- [Work required]
Return each line of the data below exactly, omitting any pictures.

(Version difference data)

•••••

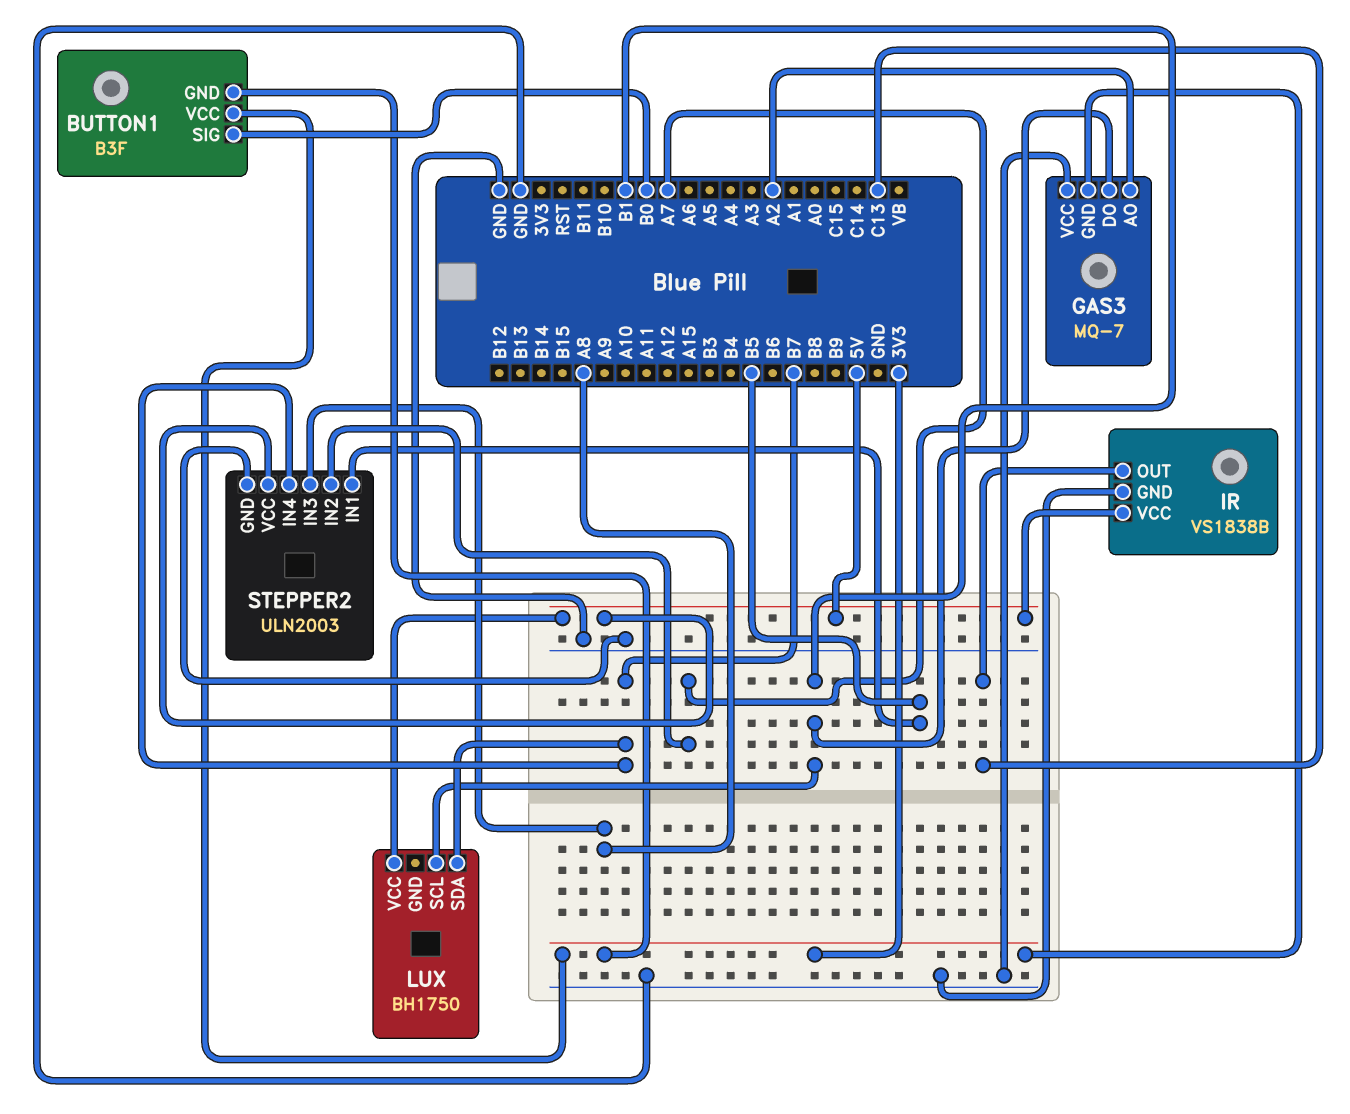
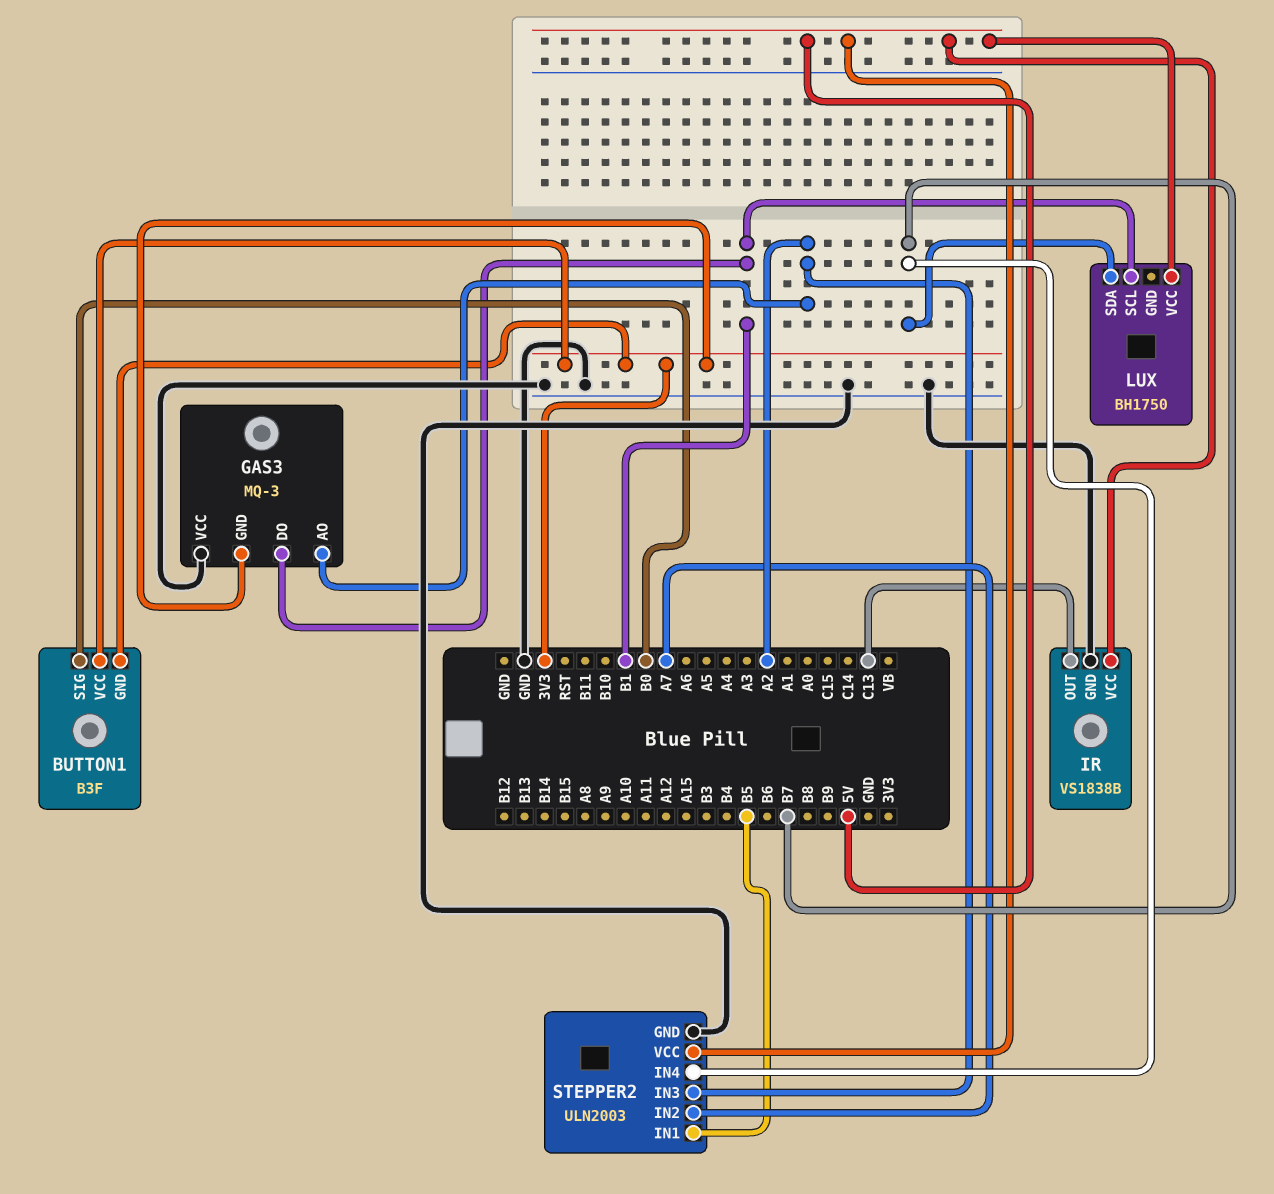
GAS3: MQ-7 -> MQ-3
STEPPER2 pin IN3: A8 -> A2

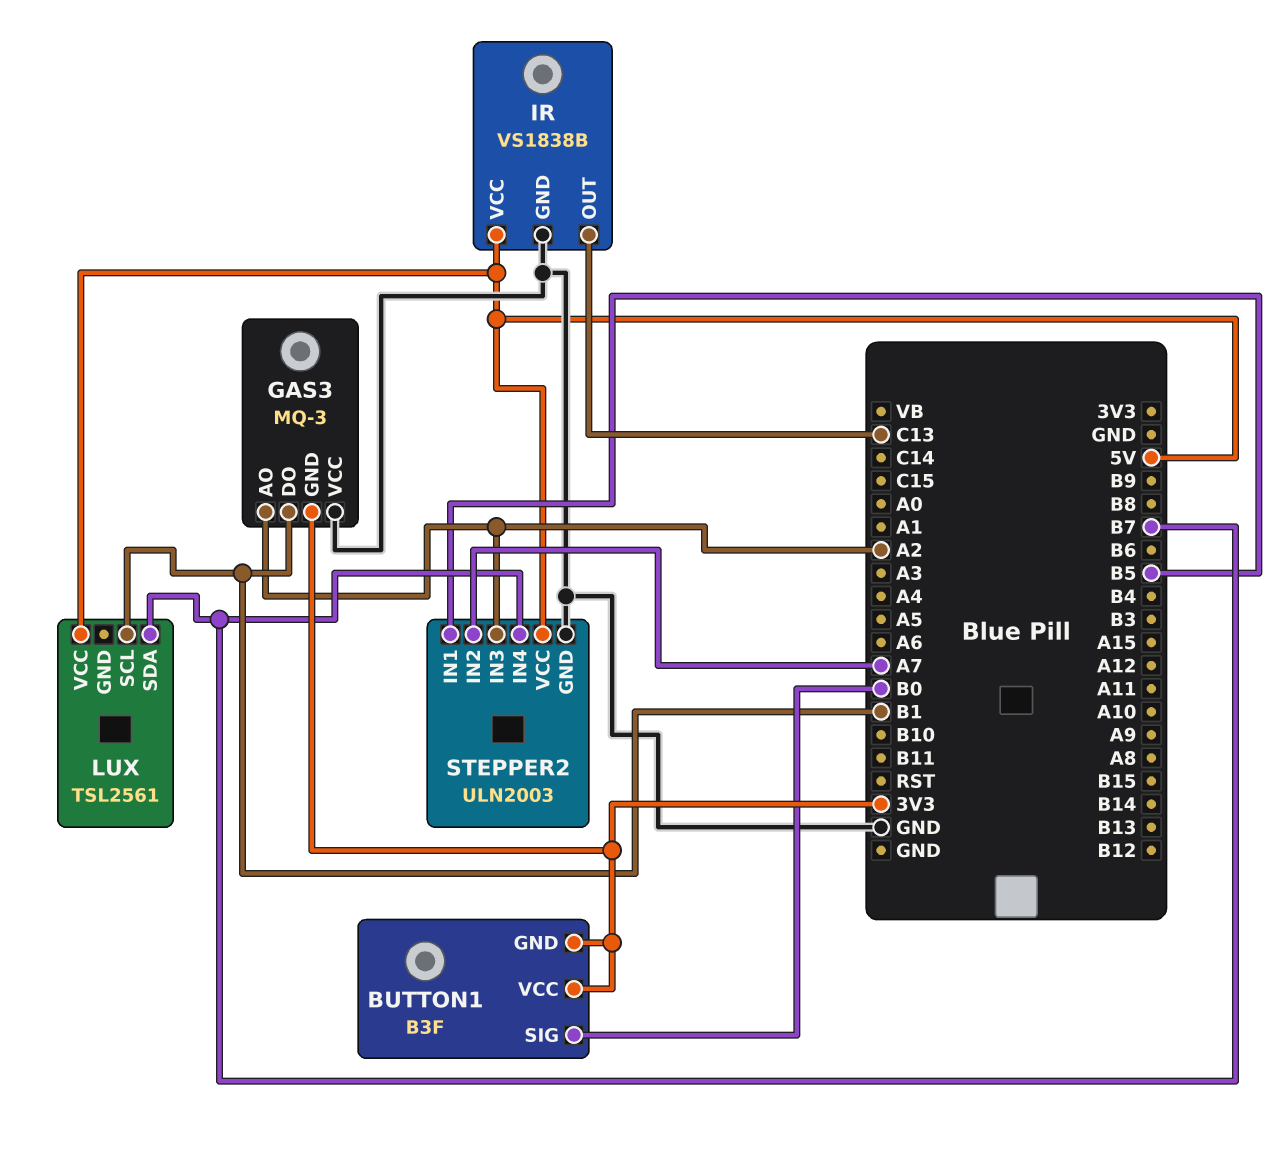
LUX: BH1750 -> TSL2561

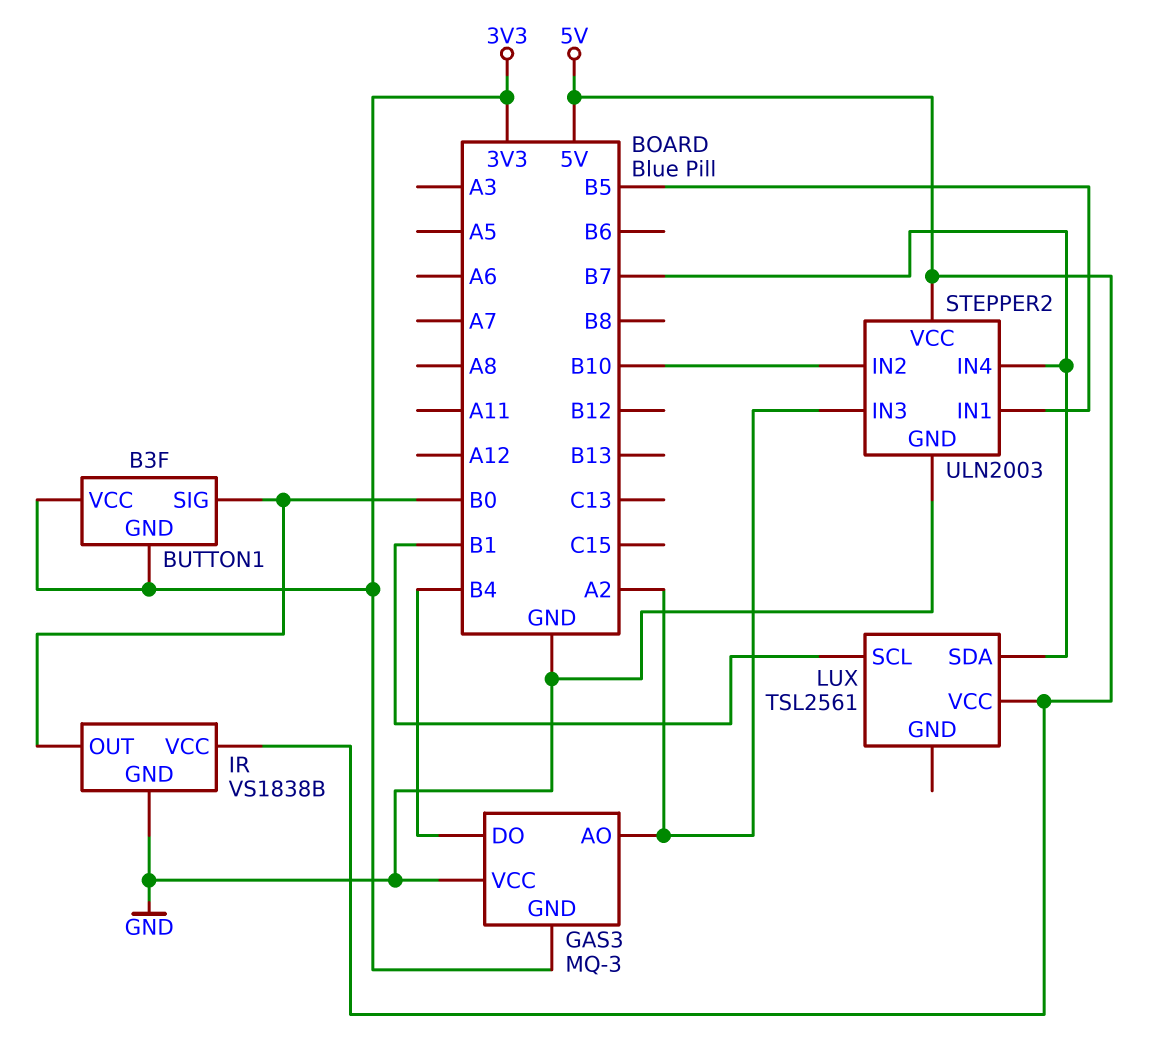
GAS3 pin DO: B1 -> B4
IR pin OUT: C13 -> B0
STEPPER2 pin IN2: A7 -> B10

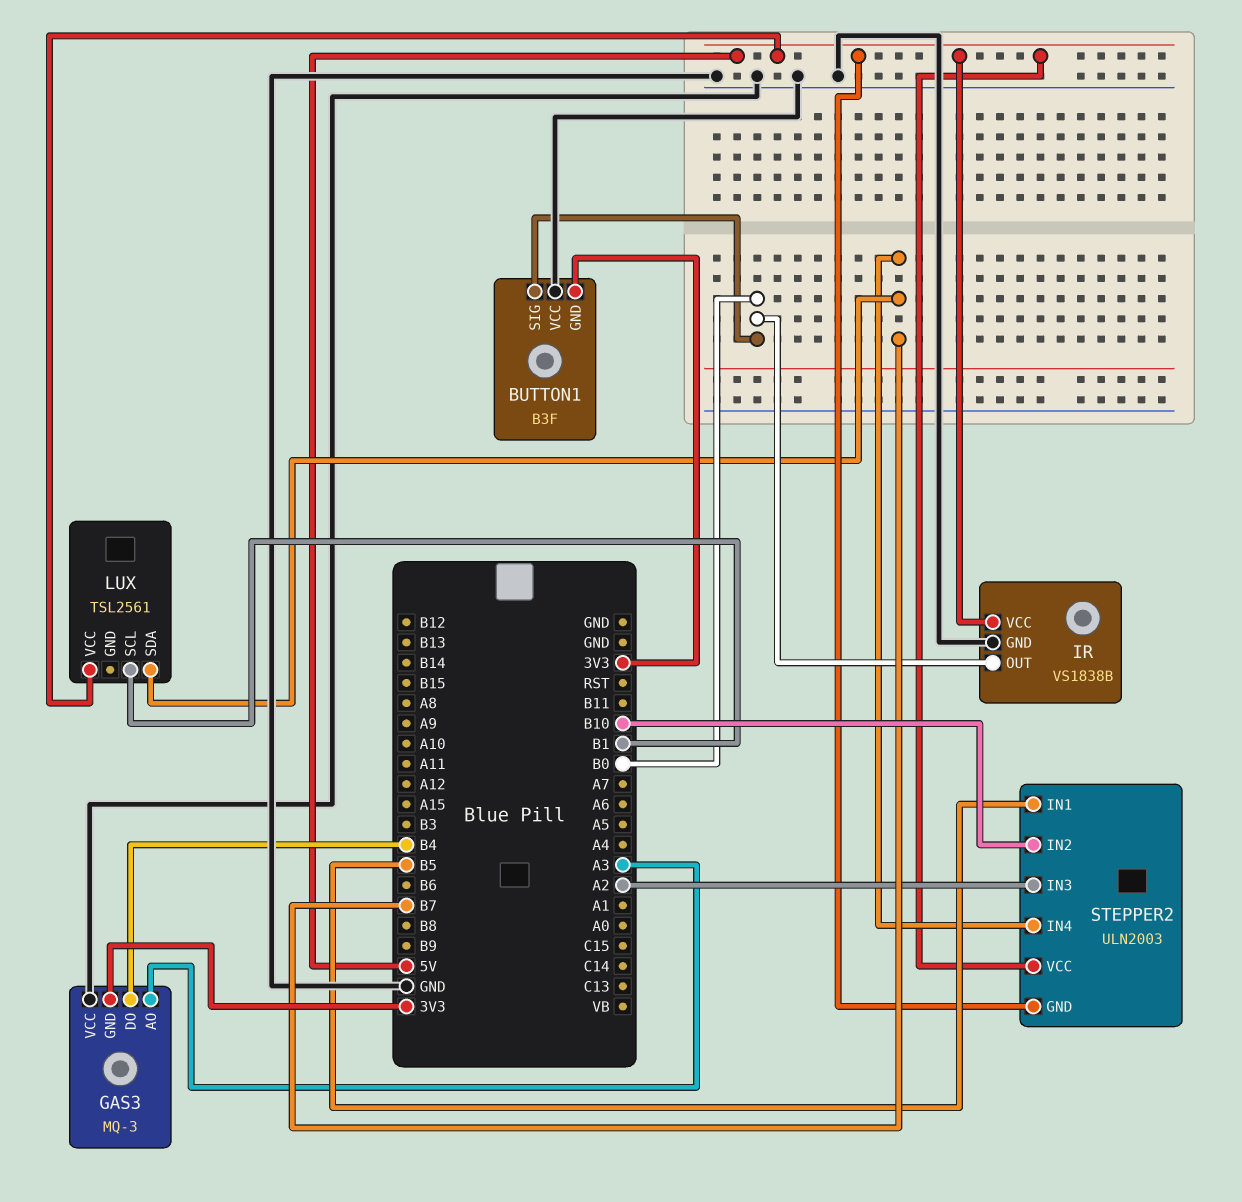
BUTTON1 pin VCC: 3V3 -> GND
GAS3 pin AO: A2 -> A3
STEPPER2 pin GND: GND -> 5V

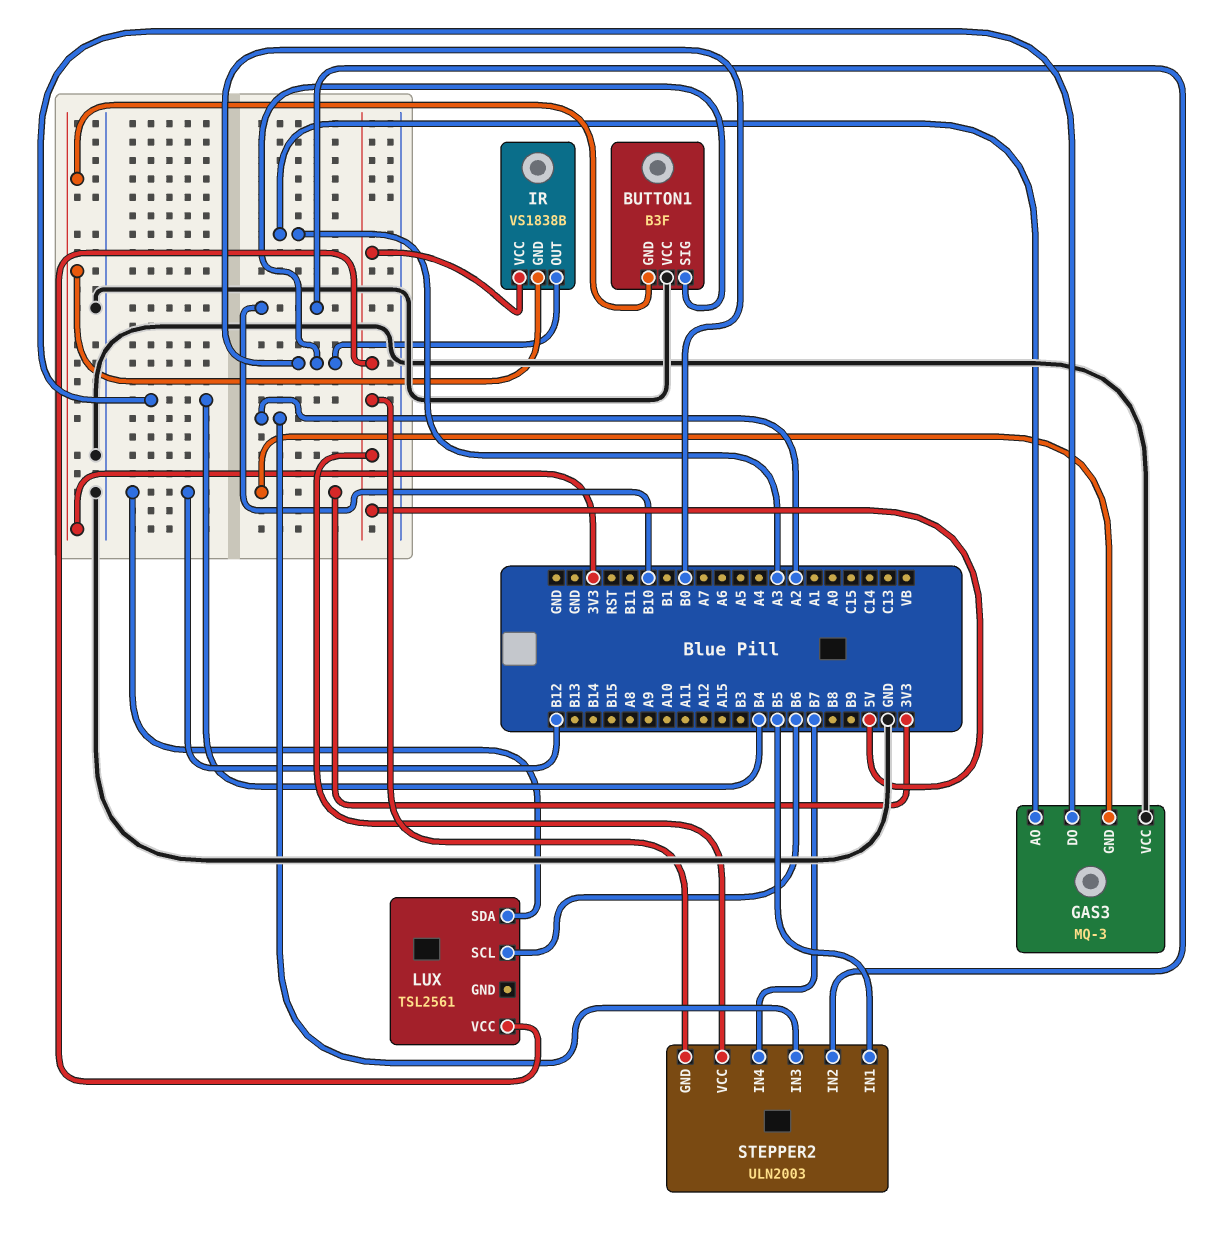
IR pin GND: GND -> 3V3
LUX pin SCL: B1 -> B6
LUX pin SDA: B7 -> B12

•••••

- [Answer to this exercise]
GAS3: MQ-7 -> MQ-3
STEPPER2 pin IN3: A8 -> A2

LUX: BH1750 -> TSL2561

GAS3 pin DO: B1 -> B4
IR pin OUT: C13 -> B0
STEPPER2 pin IN2: A7 -> B10

BUTTON1 pin VCC: 3V3 -> GND
GAS3 pin AO: A2 -> A3
STEPPER2 pin GND: GND -> 5V

IR pin GND: GND -> 3V3
LUX pin SCL: B1 -> B6
LUX pin SDA: B7 -> B12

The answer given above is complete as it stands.